Pull out each line of the material that contains the word "dial".

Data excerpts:
━━━

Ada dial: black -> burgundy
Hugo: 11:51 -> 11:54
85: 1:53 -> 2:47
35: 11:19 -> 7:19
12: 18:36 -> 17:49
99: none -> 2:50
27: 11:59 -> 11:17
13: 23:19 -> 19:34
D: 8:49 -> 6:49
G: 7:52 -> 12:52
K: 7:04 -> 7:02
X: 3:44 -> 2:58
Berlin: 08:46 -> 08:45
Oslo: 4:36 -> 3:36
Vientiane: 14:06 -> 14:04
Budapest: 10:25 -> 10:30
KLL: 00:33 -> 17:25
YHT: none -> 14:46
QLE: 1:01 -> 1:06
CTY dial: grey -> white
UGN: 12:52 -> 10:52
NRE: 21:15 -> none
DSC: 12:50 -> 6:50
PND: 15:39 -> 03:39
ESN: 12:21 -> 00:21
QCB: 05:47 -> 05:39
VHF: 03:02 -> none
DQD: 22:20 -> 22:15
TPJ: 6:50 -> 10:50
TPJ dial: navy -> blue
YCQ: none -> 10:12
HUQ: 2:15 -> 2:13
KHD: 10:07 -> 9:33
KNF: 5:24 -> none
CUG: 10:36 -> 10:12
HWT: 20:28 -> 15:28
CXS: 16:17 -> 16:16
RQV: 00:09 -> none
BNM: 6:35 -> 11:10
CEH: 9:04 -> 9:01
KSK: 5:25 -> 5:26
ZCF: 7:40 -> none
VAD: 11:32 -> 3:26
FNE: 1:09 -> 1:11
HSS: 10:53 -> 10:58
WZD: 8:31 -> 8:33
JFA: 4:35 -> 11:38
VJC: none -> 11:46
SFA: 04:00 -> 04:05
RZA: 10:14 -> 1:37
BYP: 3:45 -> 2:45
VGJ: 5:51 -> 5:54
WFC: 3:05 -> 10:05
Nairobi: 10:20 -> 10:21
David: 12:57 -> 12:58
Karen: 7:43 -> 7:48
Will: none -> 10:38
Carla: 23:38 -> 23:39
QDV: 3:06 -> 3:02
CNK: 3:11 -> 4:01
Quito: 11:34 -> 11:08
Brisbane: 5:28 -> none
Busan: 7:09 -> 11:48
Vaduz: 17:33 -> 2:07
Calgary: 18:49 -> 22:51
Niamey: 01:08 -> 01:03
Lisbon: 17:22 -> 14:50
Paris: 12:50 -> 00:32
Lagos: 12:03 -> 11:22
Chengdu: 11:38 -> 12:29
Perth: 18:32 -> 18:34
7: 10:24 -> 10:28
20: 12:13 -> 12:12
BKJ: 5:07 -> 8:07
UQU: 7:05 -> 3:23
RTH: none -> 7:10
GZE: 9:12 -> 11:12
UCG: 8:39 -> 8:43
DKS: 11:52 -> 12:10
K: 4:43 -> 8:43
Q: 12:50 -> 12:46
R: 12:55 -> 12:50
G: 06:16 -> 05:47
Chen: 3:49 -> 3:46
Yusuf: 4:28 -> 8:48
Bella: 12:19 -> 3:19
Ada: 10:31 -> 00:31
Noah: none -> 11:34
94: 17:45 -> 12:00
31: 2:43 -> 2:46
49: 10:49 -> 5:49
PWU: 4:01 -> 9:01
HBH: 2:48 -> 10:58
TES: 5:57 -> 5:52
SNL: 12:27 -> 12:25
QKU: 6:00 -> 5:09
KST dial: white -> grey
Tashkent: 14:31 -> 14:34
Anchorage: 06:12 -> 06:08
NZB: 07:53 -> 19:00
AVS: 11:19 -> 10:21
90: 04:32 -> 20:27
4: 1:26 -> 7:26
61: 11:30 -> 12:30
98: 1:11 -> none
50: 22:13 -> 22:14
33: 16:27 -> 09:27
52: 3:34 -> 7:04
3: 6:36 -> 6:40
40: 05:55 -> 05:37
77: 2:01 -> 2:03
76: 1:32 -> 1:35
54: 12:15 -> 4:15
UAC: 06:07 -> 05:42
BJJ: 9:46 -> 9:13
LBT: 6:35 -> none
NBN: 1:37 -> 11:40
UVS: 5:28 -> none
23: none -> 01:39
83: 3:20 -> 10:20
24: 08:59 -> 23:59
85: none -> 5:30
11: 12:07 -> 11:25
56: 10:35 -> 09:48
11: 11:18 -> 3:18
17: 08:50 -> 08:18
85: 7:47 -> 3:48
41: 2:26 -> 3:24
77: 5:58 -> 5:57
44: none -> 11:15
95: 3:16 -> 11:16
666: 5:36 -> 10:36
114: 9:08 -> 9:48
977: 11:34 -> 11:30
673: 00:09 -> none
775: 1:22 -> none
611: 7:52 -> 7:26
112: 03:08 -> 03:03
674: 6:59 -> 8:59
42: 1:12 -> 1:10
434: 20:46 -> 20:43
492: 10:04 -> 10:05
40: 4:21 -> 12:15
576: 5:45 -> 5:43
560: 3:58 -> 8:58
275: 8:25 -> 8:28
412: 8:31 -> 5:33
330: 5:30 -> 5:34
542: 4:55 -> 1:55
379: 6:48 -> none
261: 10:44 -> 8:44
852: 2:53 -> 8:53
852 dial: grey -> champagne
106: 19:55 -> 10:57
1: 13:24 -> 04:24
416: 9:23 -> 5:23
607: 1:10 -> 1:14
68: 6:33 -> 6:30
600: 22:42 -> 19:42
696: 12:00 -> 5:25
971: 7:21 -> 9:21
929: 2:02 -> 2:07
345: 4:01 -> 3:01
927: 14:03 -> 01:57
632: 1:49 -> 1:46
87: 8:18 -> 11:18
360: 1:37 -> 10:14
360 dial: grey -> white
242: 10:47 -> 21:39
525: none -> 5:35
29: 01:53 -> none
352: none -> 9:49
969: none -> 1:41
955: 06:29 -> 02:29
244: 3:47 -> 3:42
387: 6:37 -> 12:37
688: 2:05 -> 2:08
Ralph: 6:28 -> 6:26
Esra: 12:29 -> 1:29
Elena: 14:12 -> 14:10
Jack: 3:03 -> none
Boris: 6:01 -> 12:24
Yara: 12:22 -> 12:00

━━━

**Answer to this task**
Ada dial: black -> burgundy
CTY dial: grey -> white
TPJ dial: navy -> blue
KST dial: white -> grey
852 dial: grey -> champagne
360 dial: grey -> white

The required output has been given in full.